Change listing data
▬▬▬▬▬▬▬▬▬▬

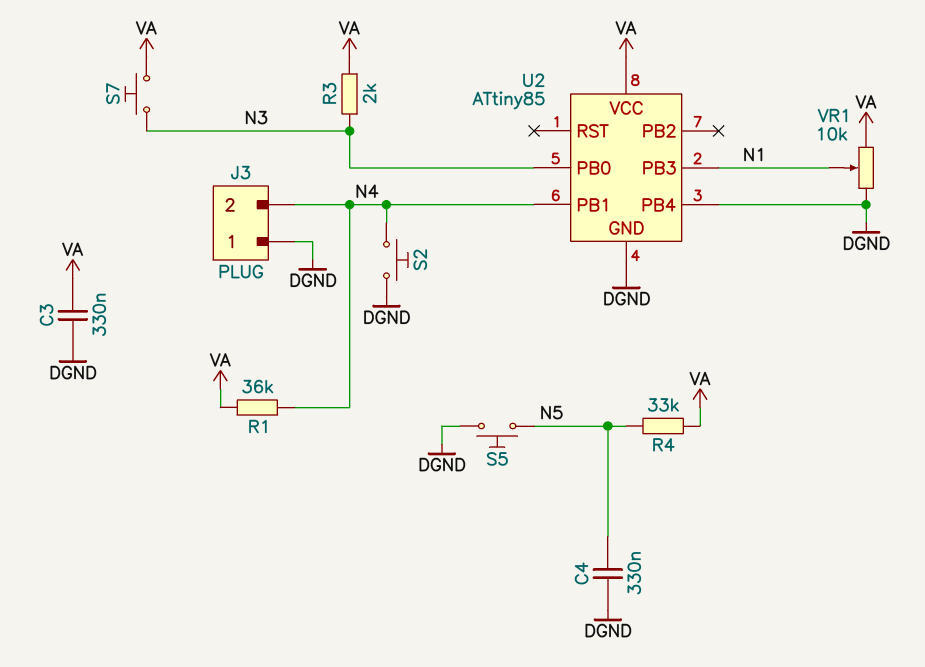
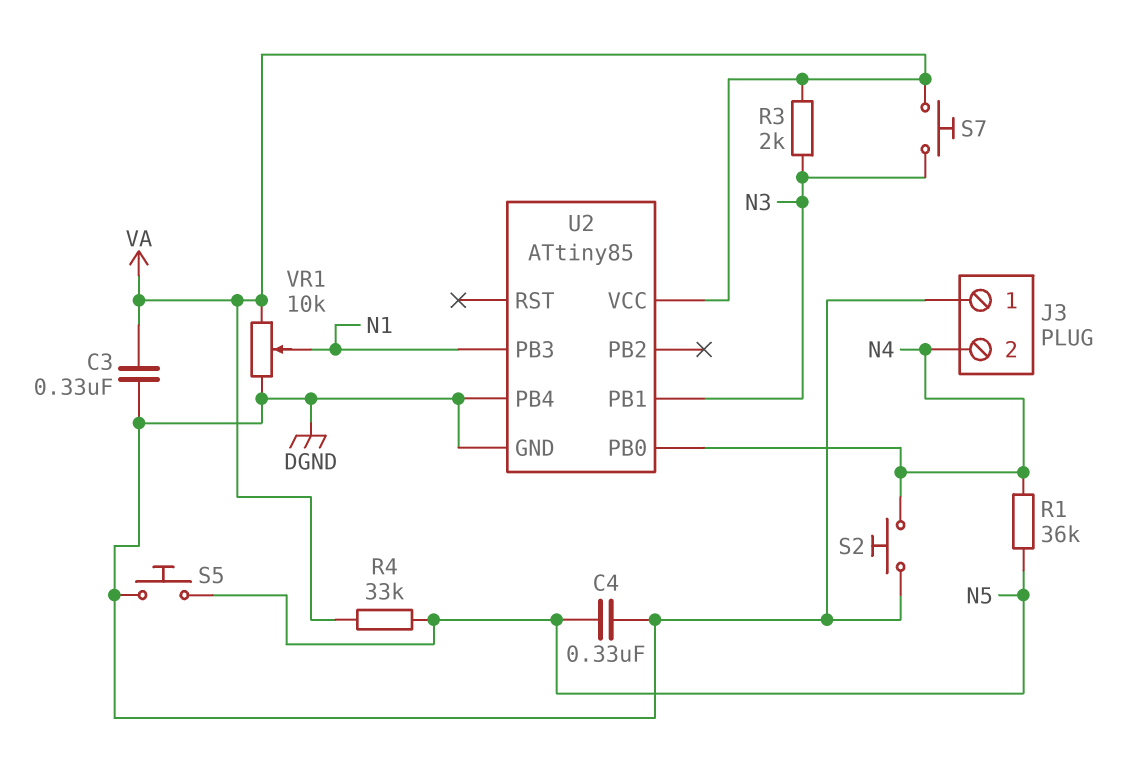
R1: 36k (N4, VA) -> 36k (N4, N5)
U2 pin PB0: N3 -> N4
U2 pin PB1: N4 -> N3

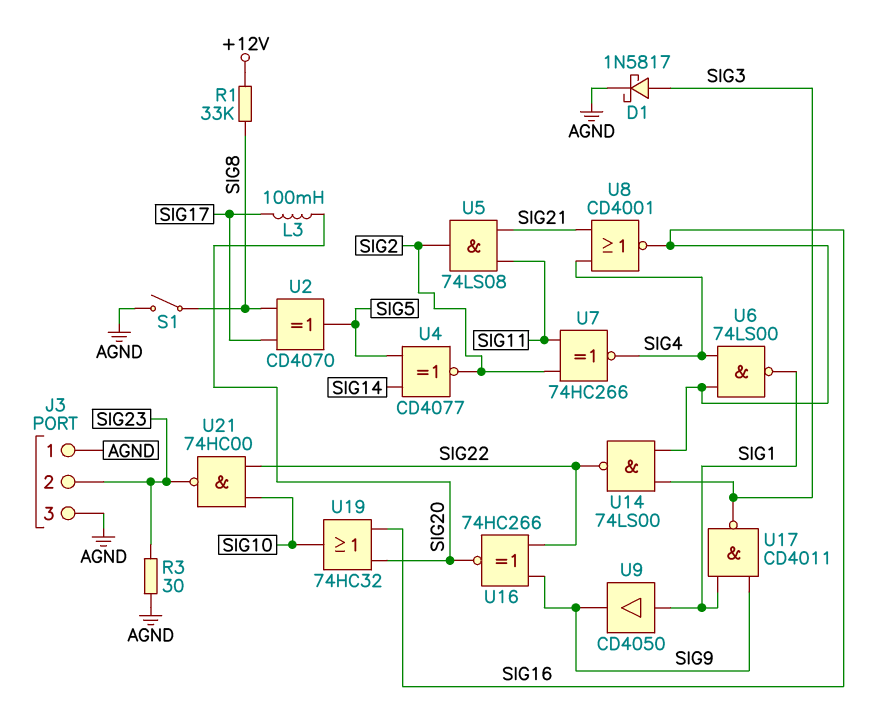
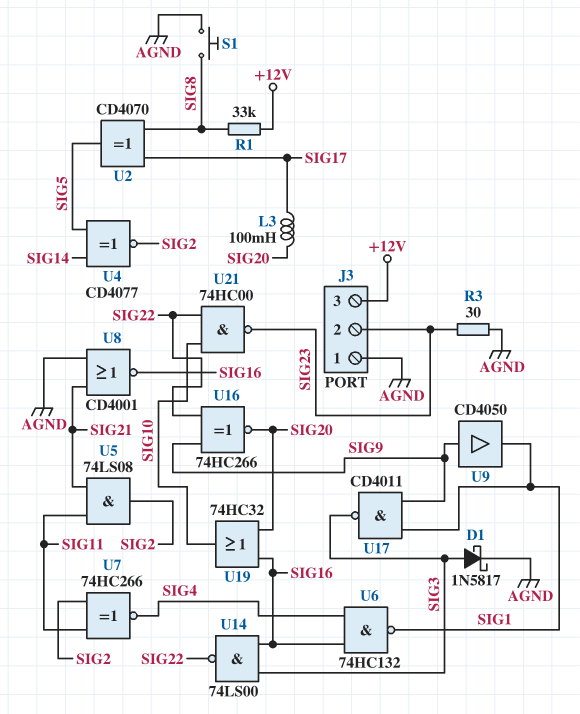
J3 pin 3: AGND -> +12V
S1: switch (AGND, SIG8) -> button (AGND, SIG8)
U6: NAND 74LS00 (in SIG4, in SIG16, out SIG1) -> NAND 74HC132 (in SIG4, in SIG16, out SIG1)
U8: NOR CD4001 (in SIG4, in SIG21, out SIG16) -> NOR CD4001 (in AGND, in SIG21, out SIG16)
U9: buffer CD4050 (in SIG1, out SIG9) -> buffer CD4050 (in SIG9, out SIG1)

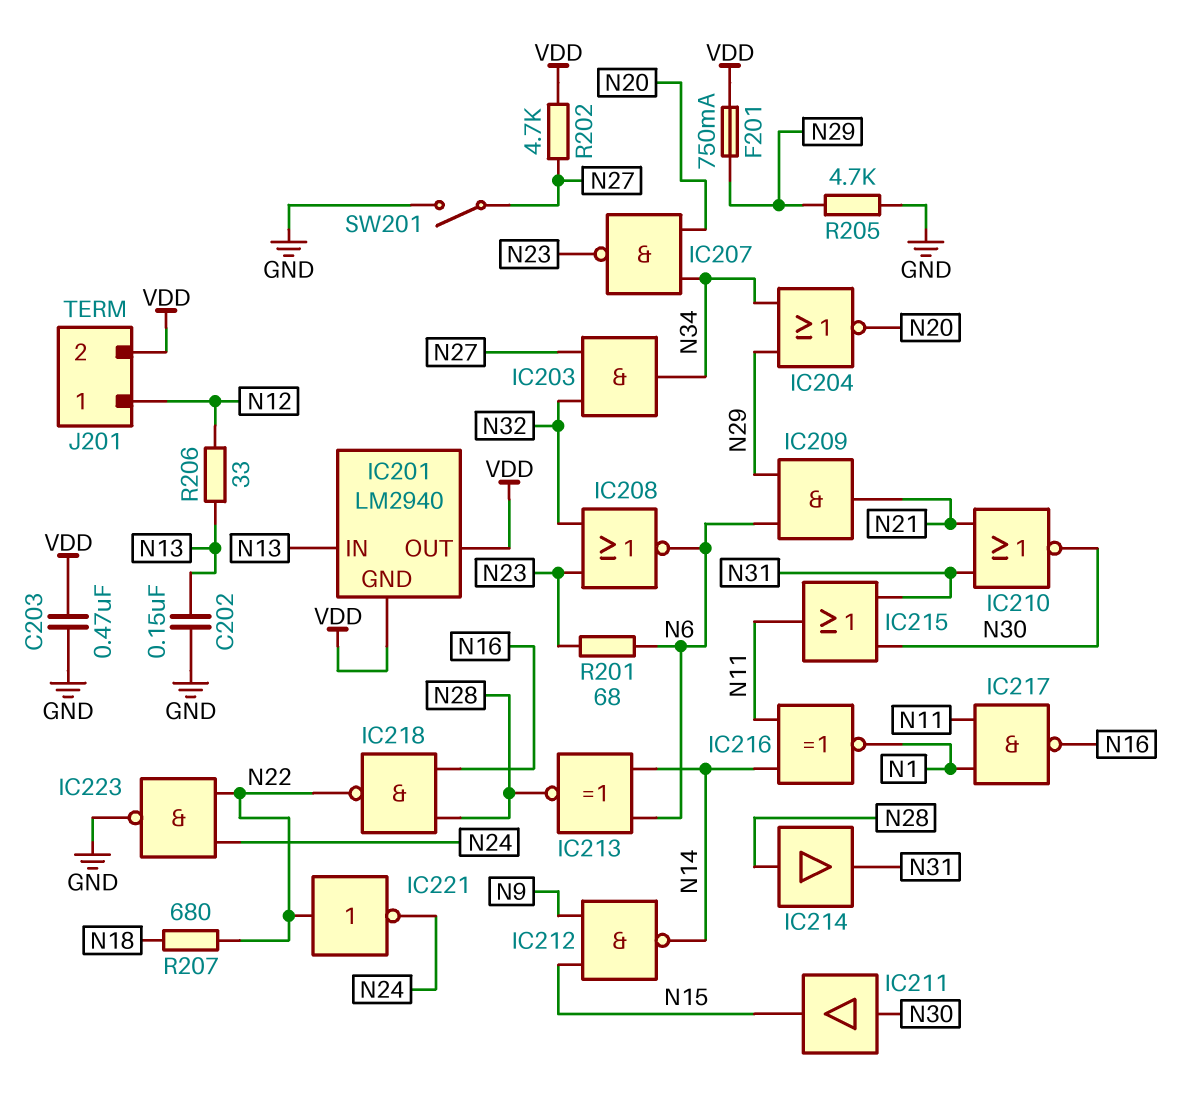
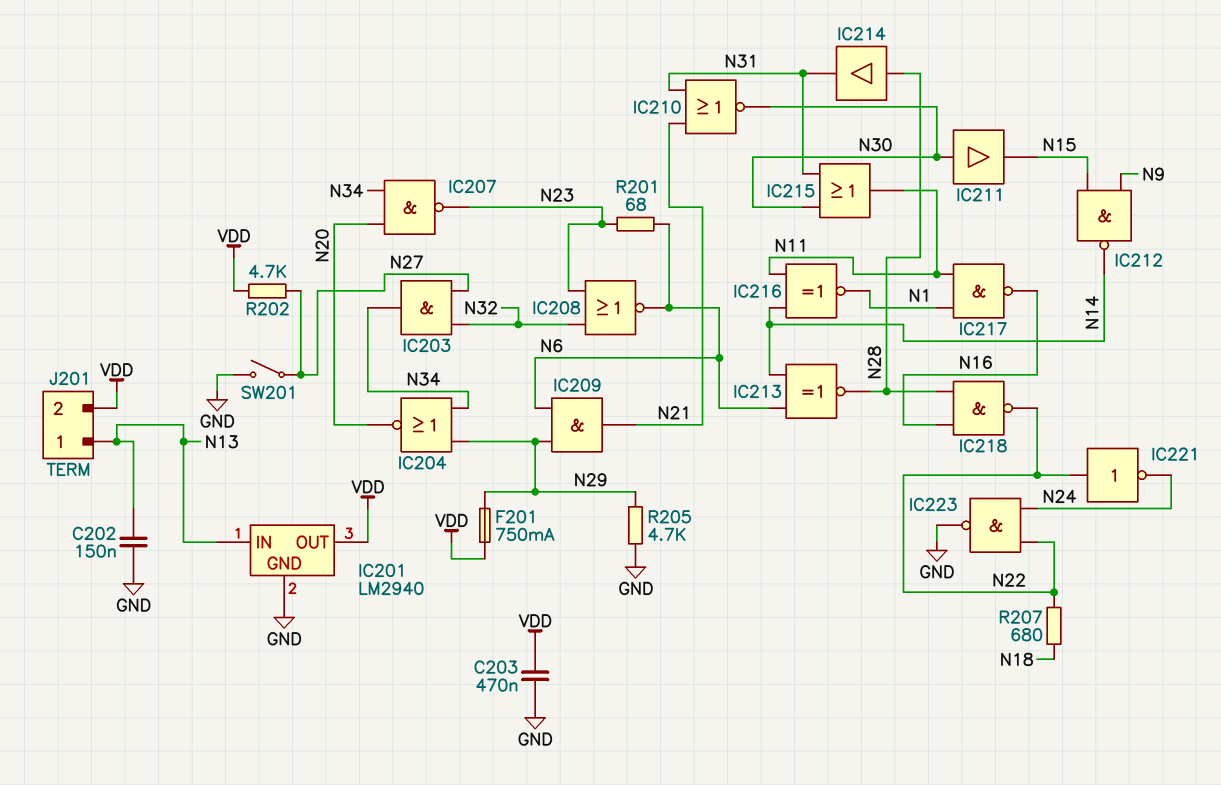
IC201 pin GND: VDD -> GND
J201 pin 1: N12 -> N13
R206: 33 (N12, N13) -> none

▬▬▬▬▬▬▬▬▬▬

Task description: Show all lines above that contain "AGND".

Your response:
J3 pin 3: AGND -> +12V
S1: switch (AGND, SIG8) -> button (AGND, SIG8)
U8: NOR CD4001 (in SIG4, in SIG21, out SIG16) -> NOR CD4001 (in AGND, in SIG21, out SIG16)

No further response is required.